**Goal of the exercise:** Of all the lines in the entries below, give again exactly those starting at the line containing "(77, 337) = (148, 188): black" and ending at the line containing "(285, 222) = (438, 126): green", both ends included, and no others.

**Excerpted records:**

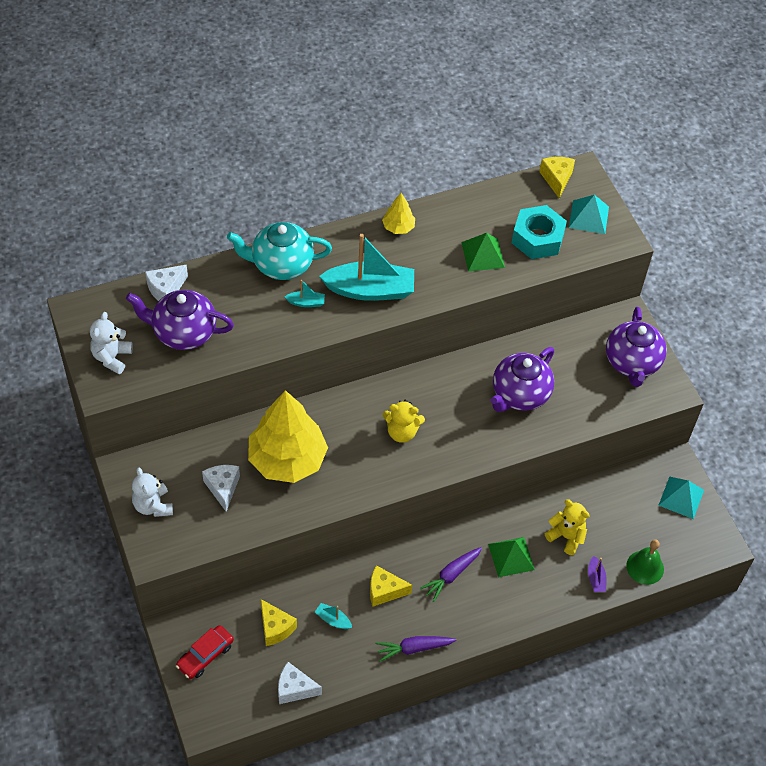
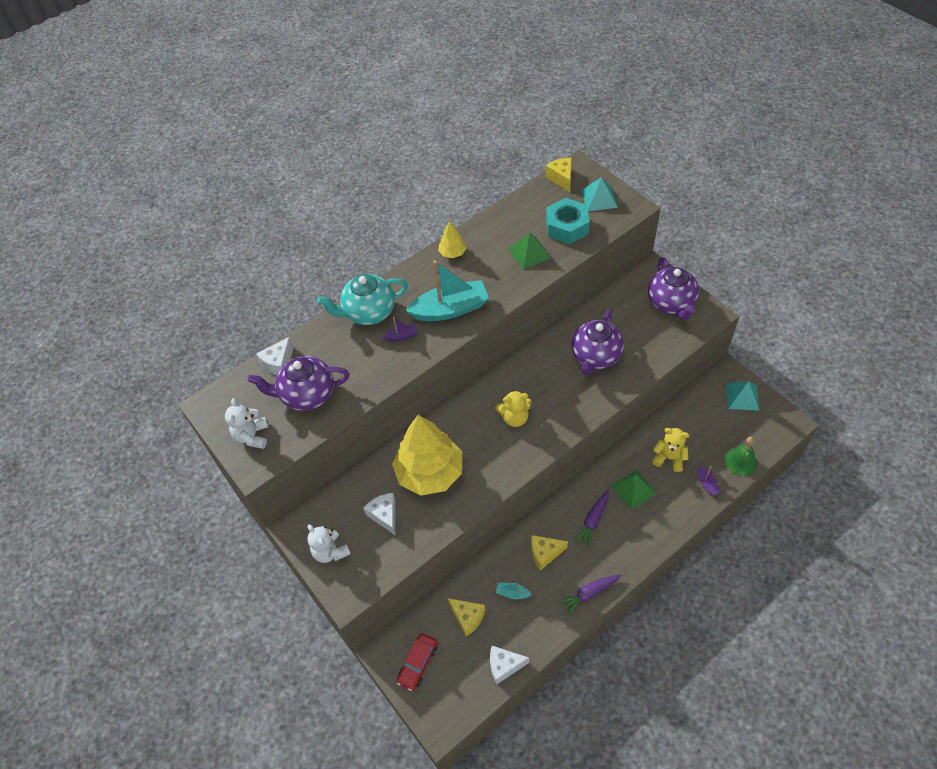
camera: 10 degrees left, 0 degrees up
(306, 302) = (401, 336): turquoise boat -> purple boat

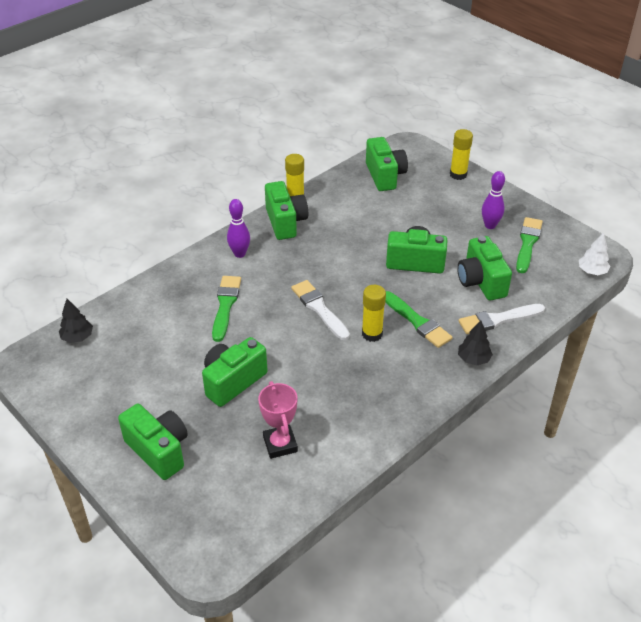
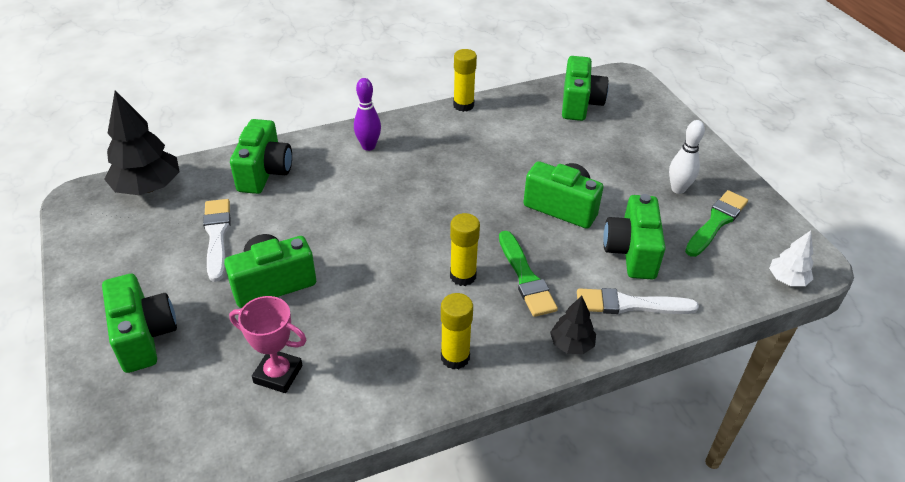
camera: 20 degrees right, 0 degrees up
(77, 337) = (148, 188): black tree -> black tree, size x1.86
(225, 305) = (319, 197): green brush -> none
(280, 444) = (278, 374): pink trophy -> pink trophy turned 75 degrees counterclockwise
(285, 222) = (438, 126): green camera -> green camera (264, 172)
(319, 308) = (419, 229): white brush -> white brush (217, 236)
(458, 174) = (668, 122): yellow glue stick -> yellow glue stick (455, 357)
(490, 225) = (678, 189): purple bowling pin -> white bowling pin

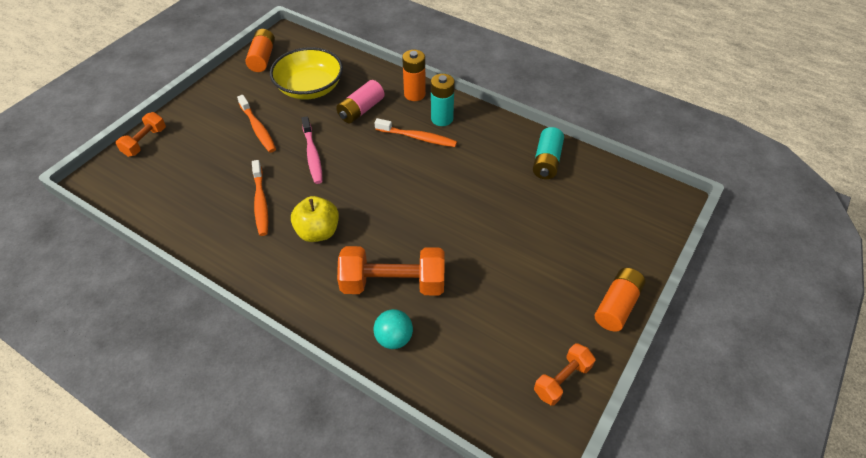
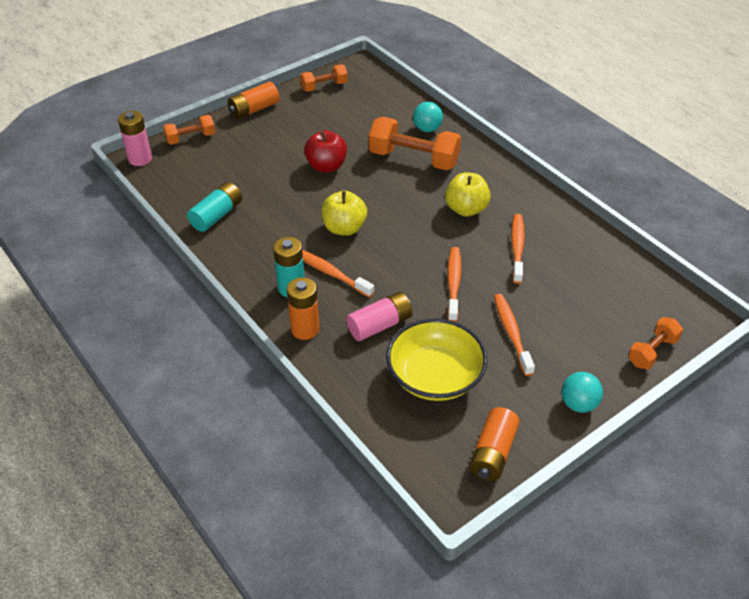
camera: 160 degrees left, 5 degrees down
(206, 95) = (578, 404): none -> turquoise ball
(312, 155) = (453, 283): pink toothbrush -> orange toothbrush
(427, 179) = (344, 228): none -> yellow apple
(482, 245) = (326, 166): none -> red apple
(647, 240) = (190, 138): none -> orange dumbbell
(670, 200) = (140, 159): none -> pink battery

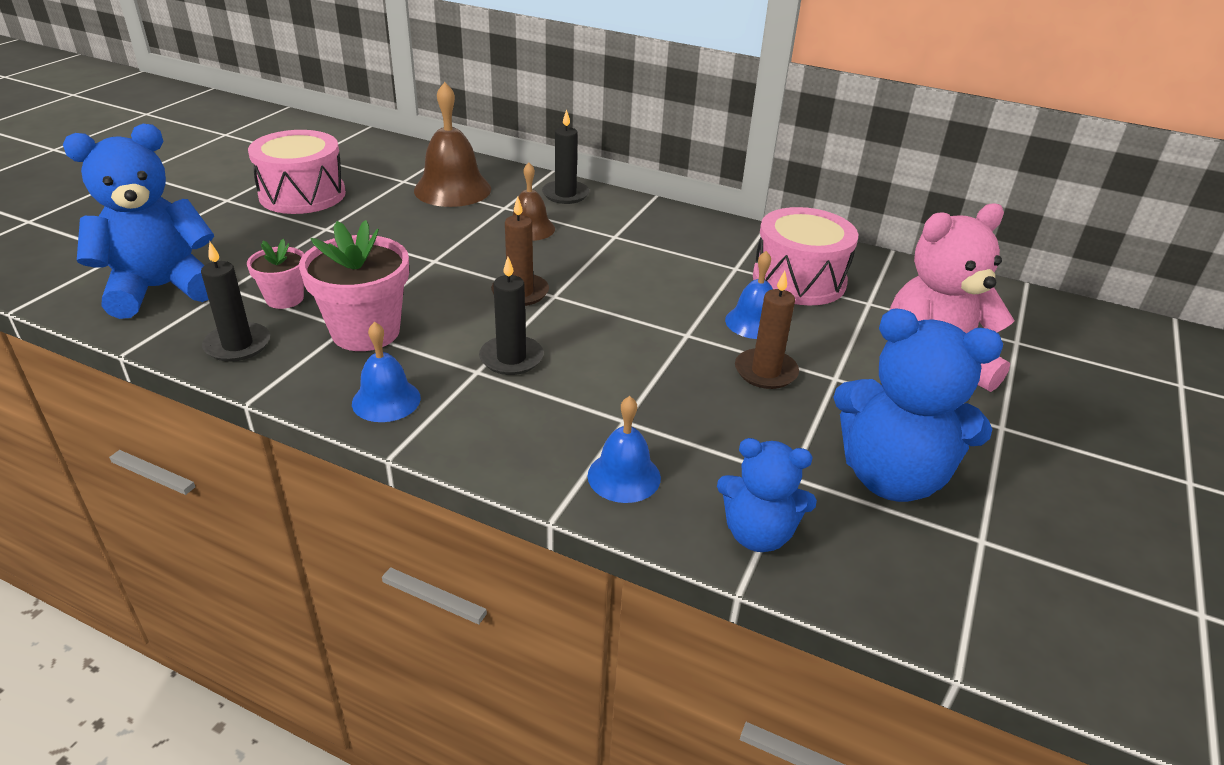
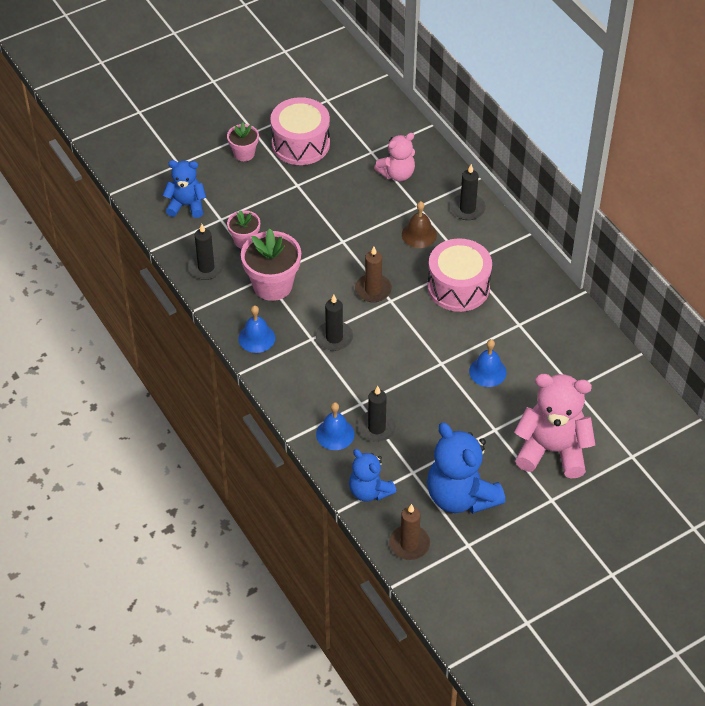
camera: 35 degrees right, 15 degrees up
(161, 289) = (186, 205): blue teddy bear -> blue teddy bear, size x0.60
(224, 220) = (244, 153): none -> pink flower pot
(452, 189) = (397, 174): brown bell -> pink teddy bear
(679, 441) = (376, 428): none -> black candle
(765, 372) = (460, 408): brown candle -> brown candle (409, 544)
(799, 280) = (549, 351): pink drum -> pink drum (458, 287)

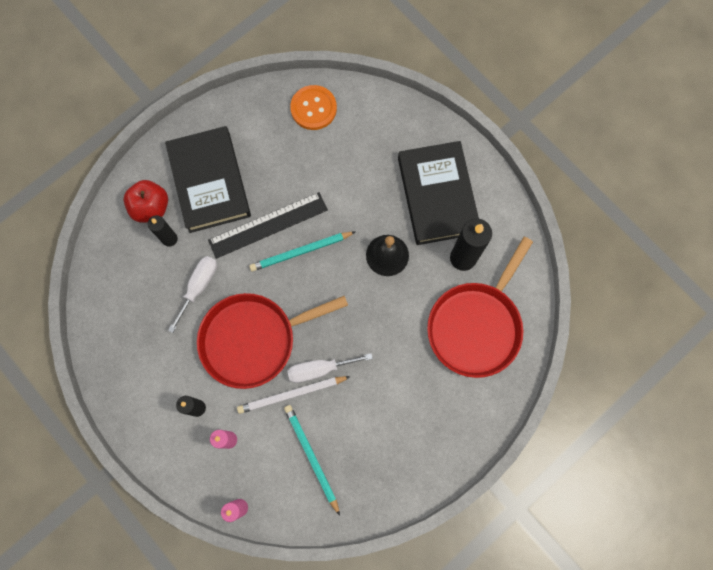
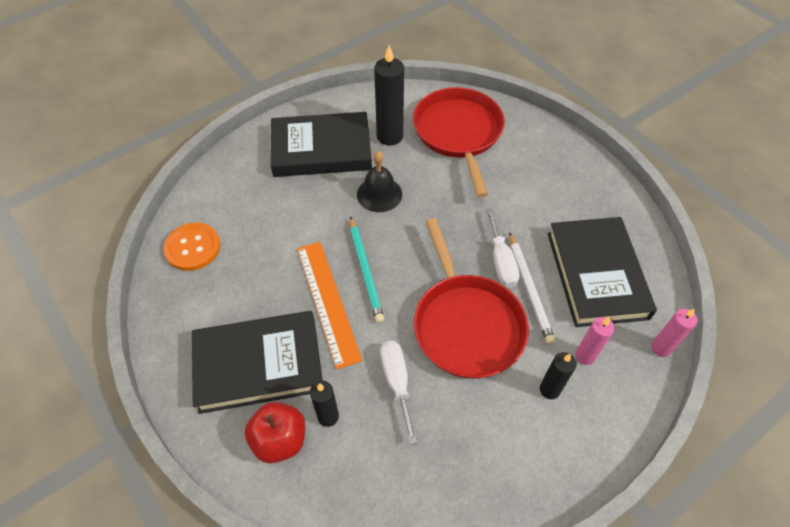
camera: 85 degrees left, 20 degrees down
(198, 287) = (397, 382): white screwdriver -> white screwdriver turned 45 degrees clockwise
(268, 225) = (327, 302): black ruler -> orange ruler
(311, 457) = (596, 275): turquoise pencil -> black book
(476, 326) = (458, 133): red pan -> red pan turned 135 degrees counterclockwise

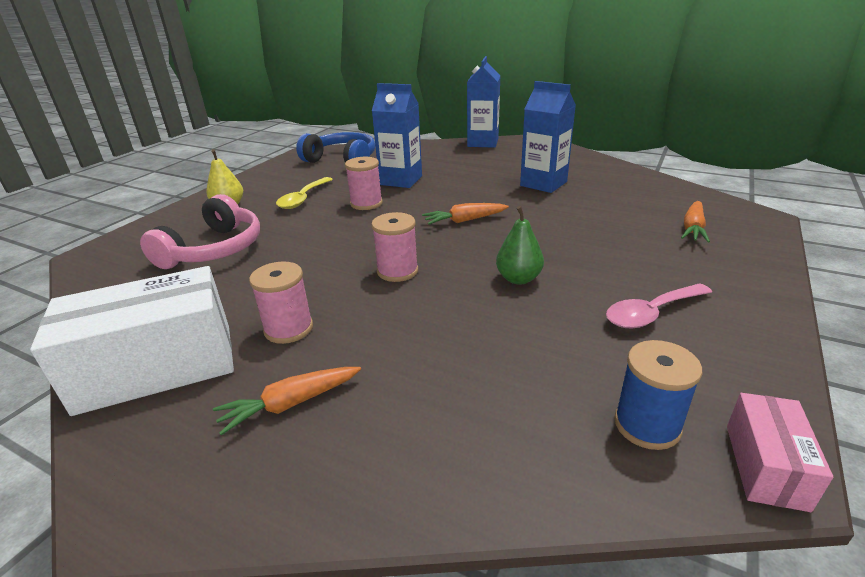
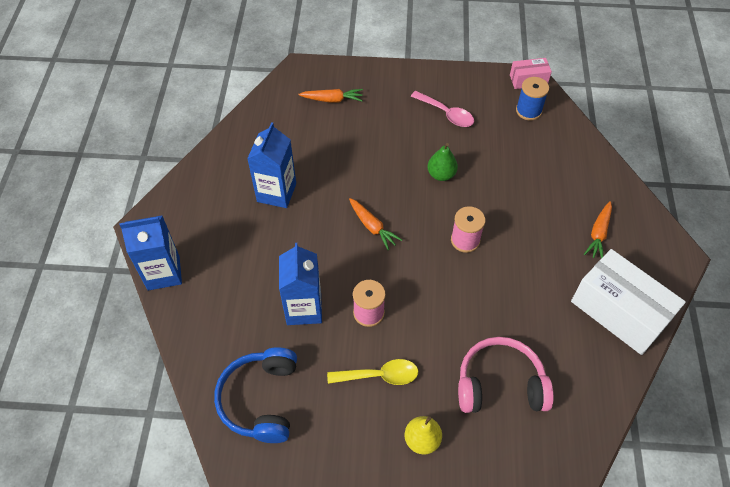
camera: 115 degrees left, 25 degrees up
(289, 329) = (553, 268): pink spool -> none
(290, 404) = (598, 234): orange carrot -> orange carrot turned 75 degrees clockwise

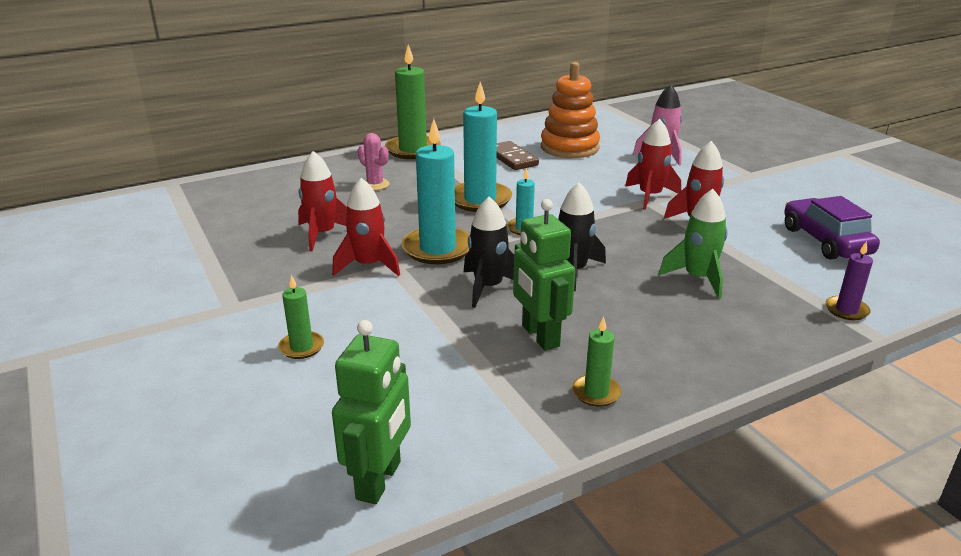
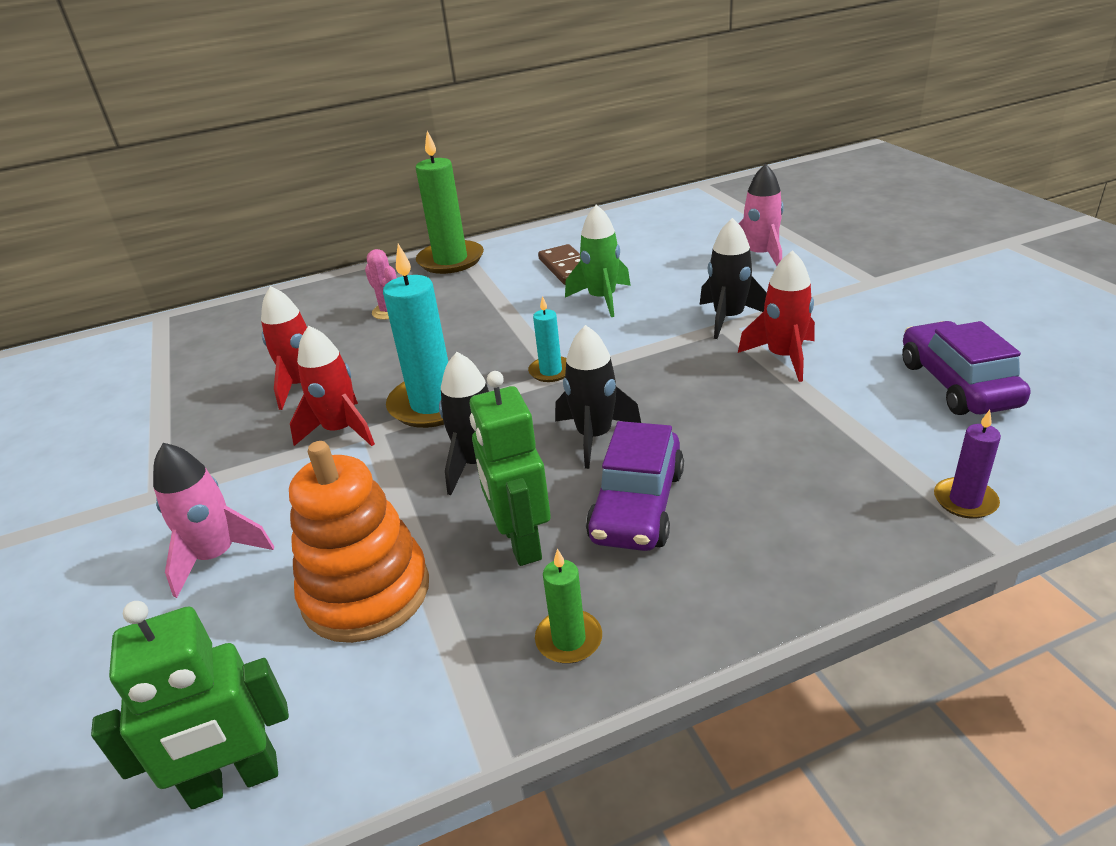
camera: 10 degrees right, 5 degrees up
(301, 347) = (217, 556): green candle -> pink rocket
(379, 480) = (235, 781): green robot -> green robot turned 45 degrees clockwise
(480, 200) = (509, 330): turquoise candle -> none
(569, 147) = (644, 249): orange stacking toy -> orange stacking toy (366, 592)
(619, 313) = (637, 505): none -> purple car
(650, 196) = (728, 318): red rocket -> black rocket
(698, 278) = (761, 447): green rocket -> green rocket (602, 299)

**Your solution:**
(77, 337) = (148, 188): black tree -> black tree, size x1.86
(225, 305) = (319, 197): green brush -> none
(280, 444) = (278, 374): pink trophy -> pink trophy turned 75 degrees counterclockwise
(285, 222) = (438, 126): green camera -> green camera (264, 172)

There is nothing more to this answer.